RECORDS SHOWN:
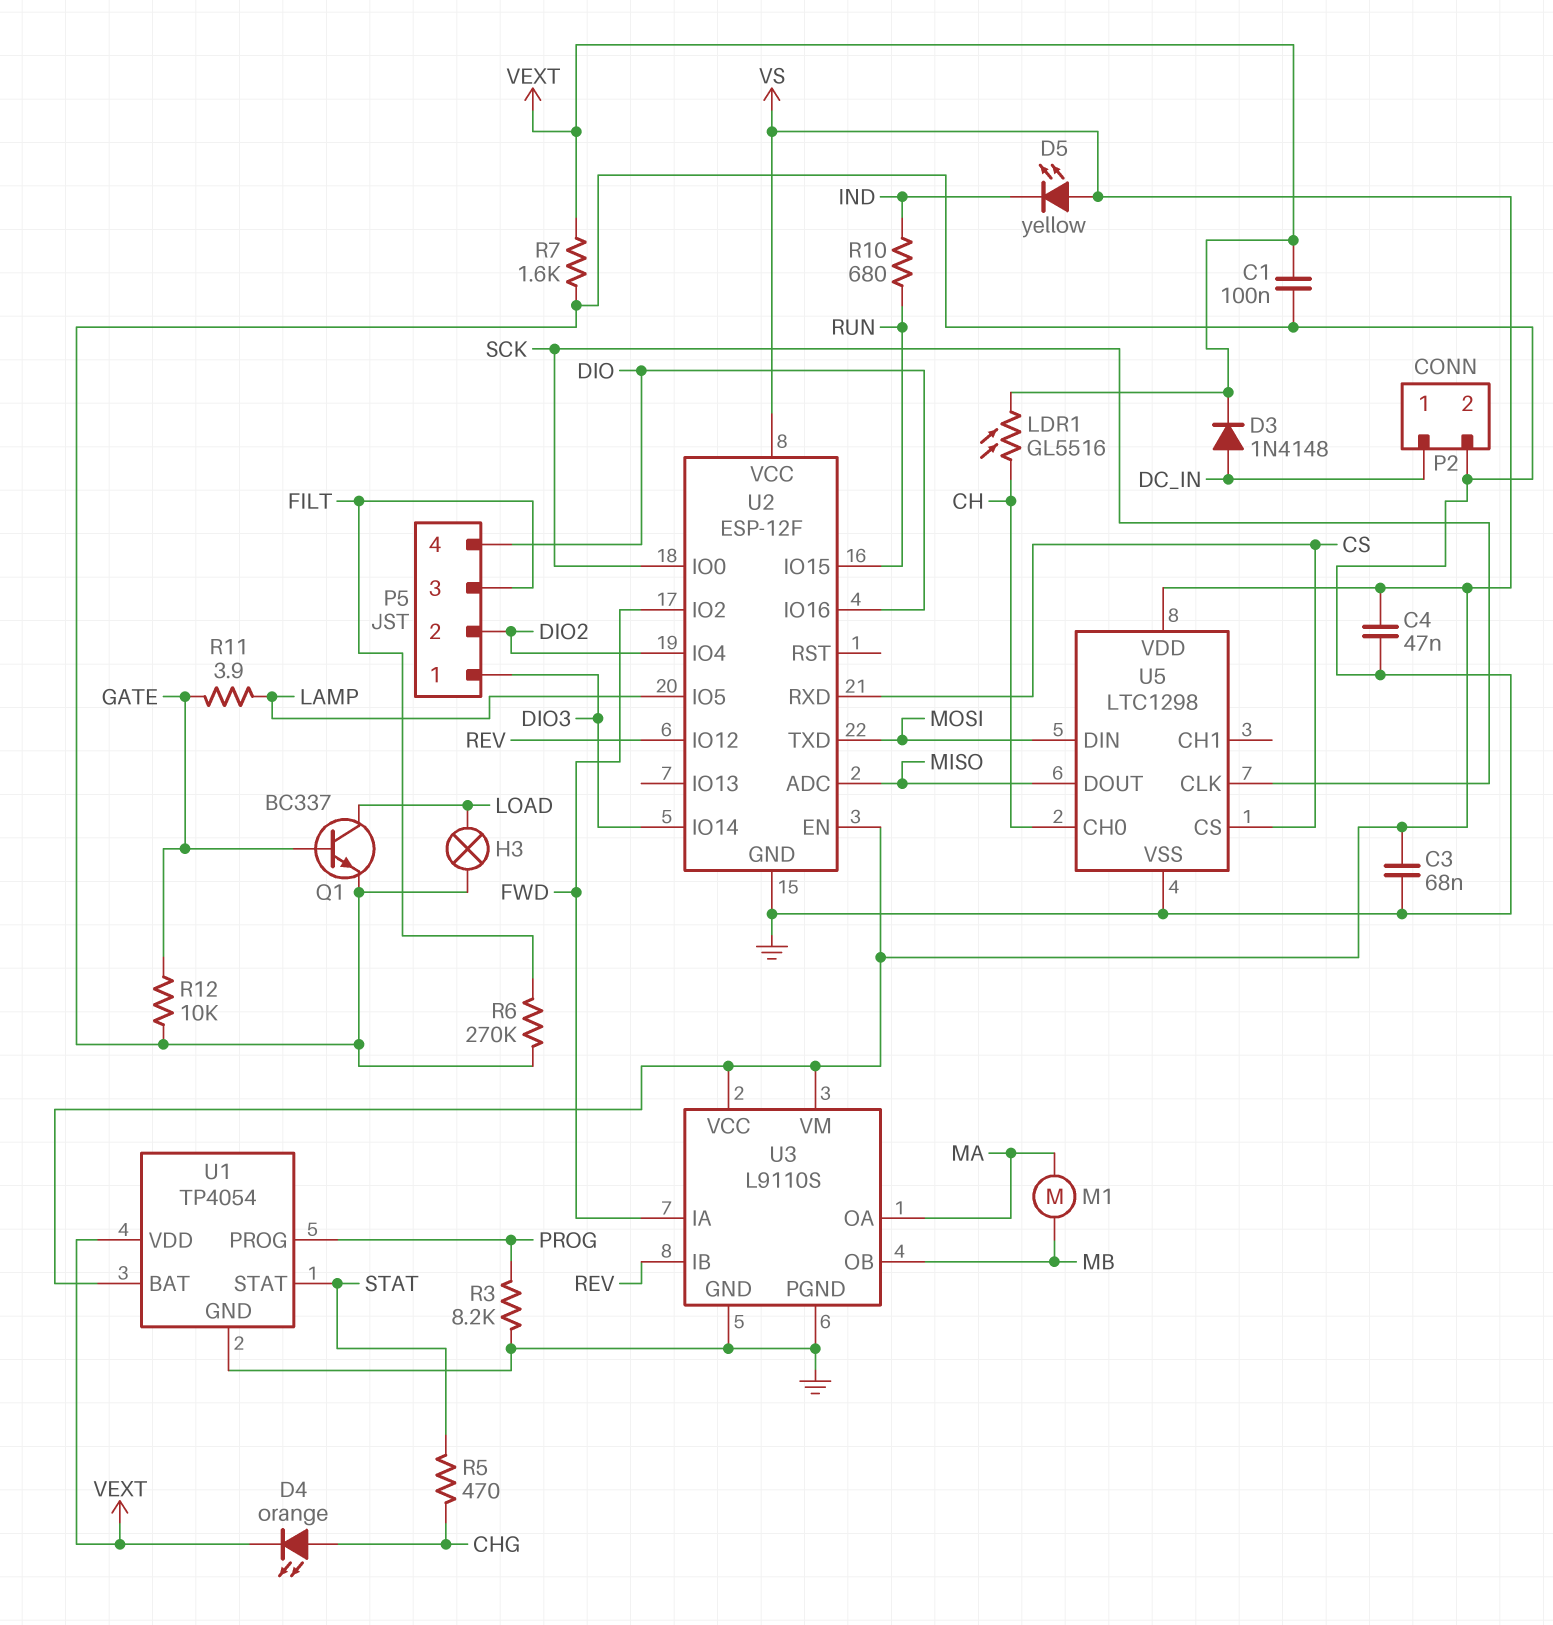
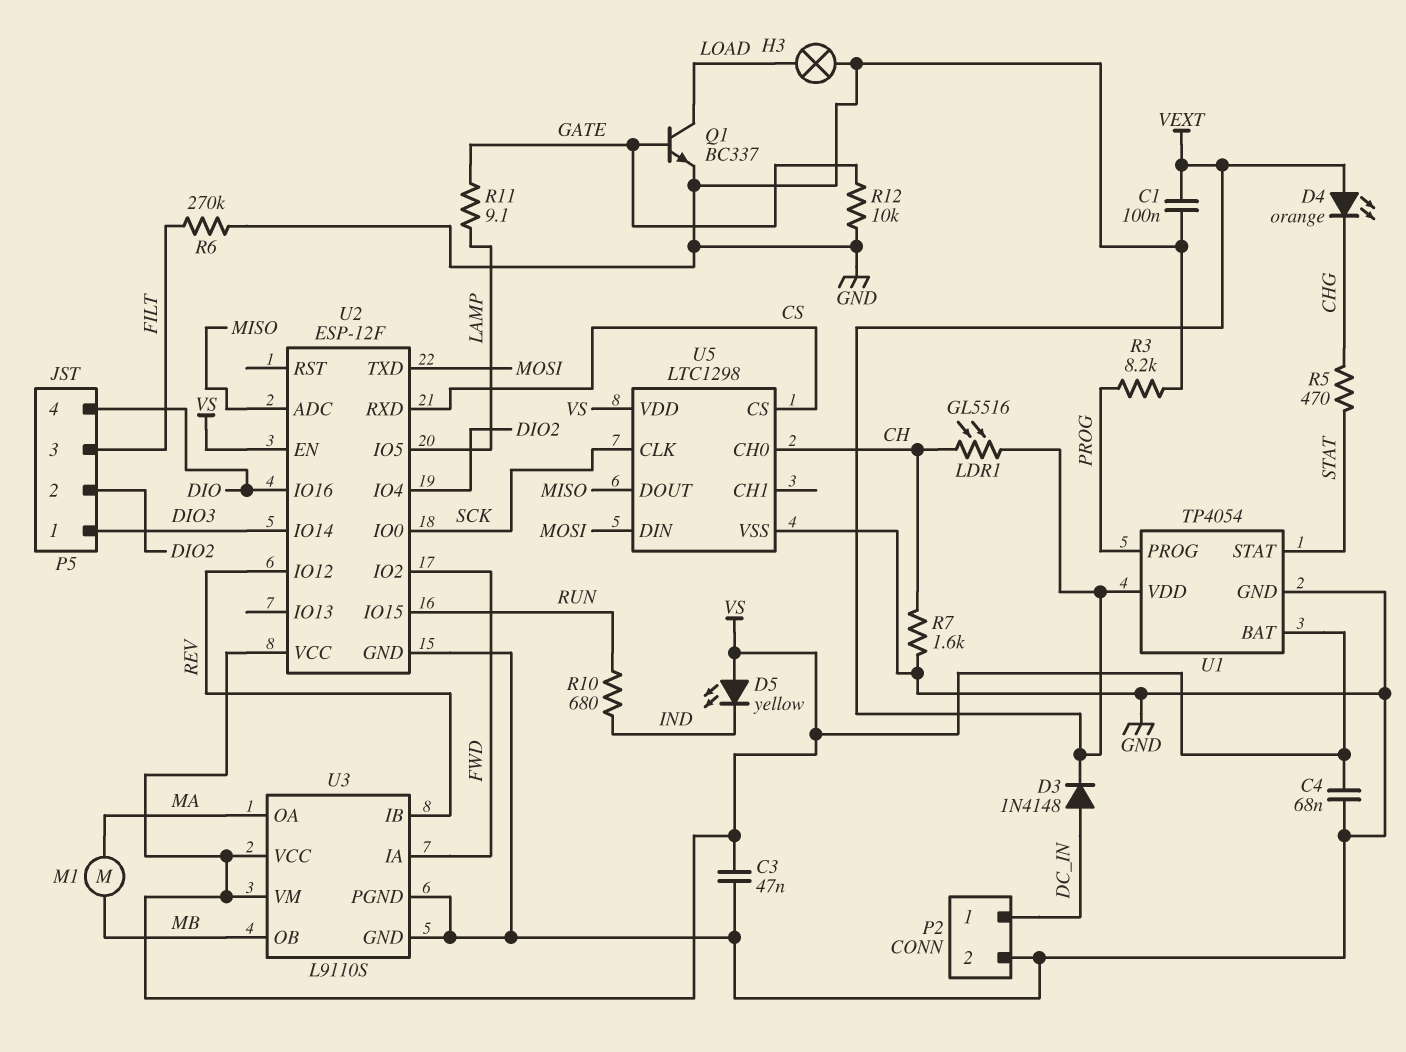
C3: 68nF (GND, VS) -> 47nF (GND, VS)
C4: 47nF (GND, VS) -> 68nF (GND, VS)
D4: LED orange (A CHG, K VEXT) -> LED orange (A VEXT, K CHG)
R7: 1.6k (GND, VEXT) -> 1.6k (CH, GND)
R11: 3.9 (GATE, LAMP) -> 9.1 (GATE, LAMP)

==

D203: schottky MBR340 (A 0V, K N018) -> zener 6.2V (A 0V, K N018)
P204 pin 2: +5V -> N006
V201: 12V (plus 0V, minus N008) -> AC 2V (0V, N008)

EXERCISE DETAILS: Please give an exact copy of the lines above, beginning with the line containing "C3: 68nF (GND, VS) -> 47nF (GND, VS)" and running through the line containing "R11: 3.9 (GATE, LAMP) -> 9.1 (GATE, LAMP)", and of no other lines.

SOLUTION BELOW:
C3: 68nF (GND, VS) -> 47nF (GND, VS)
C4: 47nF (GND, VS) -> 68nF (GND, VS)
D4: LED orange (A CHG, K VEXT) -> LED orange (A VEXT, K CHG)
R7: 1.6k (GND, VEXT) -> 1.6k (CH, GND)
R11: 3.9 (GATE, LAMP) -> 9.1 (GATE, LAMP)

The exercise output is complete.